- **RECORDS SHOWN**
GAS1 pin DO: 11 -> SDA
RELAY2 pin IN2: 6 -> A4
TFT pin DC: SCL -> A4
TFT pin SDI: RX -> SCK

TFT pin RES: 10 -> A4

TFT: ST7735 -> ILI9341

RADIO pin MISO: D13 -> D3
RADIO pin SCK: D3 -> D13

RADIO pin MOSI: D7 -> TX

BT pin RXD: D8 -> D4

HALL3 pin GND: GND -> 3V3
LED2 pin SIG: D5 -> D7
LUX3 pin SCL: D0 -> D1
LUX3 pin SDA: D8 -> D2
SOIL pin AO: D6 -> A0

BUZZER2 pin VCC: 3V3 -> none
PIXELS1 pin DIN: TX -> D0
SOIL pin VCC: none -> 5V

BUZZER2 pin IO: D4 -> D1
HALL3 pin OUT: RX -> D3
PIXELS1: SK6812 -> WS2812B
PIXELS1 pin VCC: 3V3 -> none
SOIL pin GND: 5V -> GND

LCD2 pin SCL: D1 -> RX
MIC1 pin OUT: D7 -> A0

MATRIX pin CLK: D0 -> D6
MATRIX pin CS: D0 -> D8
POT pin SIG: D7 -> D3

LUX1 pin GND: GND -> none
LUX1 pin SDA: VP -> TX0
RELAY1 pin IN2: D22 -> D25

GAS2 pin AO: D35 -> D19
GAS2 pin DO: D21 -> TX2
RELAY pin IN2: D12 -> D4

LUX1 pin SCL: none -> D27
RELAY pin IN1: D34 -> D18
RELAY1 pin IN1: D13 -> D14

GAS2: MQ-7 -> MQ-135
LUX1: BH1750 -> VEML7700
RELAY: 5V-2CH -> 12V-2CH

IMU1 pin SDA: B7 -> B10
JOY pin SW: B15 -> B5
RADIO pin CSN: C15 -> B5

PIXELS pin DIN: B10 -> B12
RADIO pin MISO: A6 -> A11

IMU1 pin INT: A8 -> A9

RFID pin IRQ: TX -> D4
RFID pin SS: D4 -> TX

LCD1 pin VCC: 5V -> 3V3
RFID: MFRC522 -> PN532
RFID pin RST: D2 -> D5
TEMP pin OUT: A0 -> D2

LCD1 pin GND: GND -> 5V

- **TASK TO CARRY OUT**
Transcribe, exactly and completely, all of the entries.

- **ANSWER SECTION**
GAS1 pin DO: 11 -> SDA
RELAY2 pin IN2: 6 -> A4
TFT pin DC: SCL -> A4
TFT pin SDI: RX -> SCK

TFT pin RES: 10 -> A4

TFT: ST7735 -> ILI9341

RADIO pin MISO: D13 -> D3
RADIO pin SCK: D3 -> D13

RADIO pin MOSI: D7 -> TX

BT pin RXD: D8 -> D4

HALL3 pin GND: GND -> 3V3
LED2 pin SIG: D5 -> D7
LUX3 pin SCL: D0 -> D1
LUX3 pin SDA: D8 -> D2
SOIL pin AO: D6 -> A0

BUZZER2 pin VCC: 3V3 -> none
PIXELS1 pin DIN: TX -> D0
SOIL pin VCC: none -> 5V

BUZZER2 pin IO: D4 -> D1
HALL3 pin OUT: RX -> D3
PIXELS1: SK6812 -> WS2812B
PIXELS1 pin VCC: 3V3 -> none
SOIL pin GND: 5V -> GND

LCD2 pin SCL: D1 -> RX
MIC1 pin OUT: D7 -> A0

MATRIX pin CLK: D0 -> D6
MATRIX pin CS: D0 -> D8
POT pin SIG: D7 -> D3

LUX1 pin GND: GND -> none
LUX1 pin SDA: VP -> TX0
RELAY1 pin IN2: D22 -> D25

GAS2 pin AO: D35 -> D19
GAS2 pin DO: D21 -> TX2
RELAY pin IN2: D12 -> D4

LUX1 pin SCL: none -> D27
RELAY pin IN1: D34 -> D18
RELAY1 pin IN1: D13 -> D14

GAS2: MQ-7 -> MQ-135
LUX1: BH1750 -> VEML7700
RELAY: 5V-2CH -> 12V-2CH

IMU1 pin SDA: B7 -> B10
JOY pin SW: B15 -> B5
RADIO pin CSN: C15 -> B5

PIXELS pin DIN: B10 -> B12
RADIO pin MISO: A6 -> A11

IMU1 pin INT: A8 -> A9

RFID pin IRQ: TX -> D4
RFID pin SS: D4 -> TX

LCD1 pin VCC: 5V -> 3V3
RFID: MFRC522 -> PN532
RFID pin RST: D2 -> D5
TEMP pin OUT: A0 -> D2

LCD1 pin GND: GND -> 5V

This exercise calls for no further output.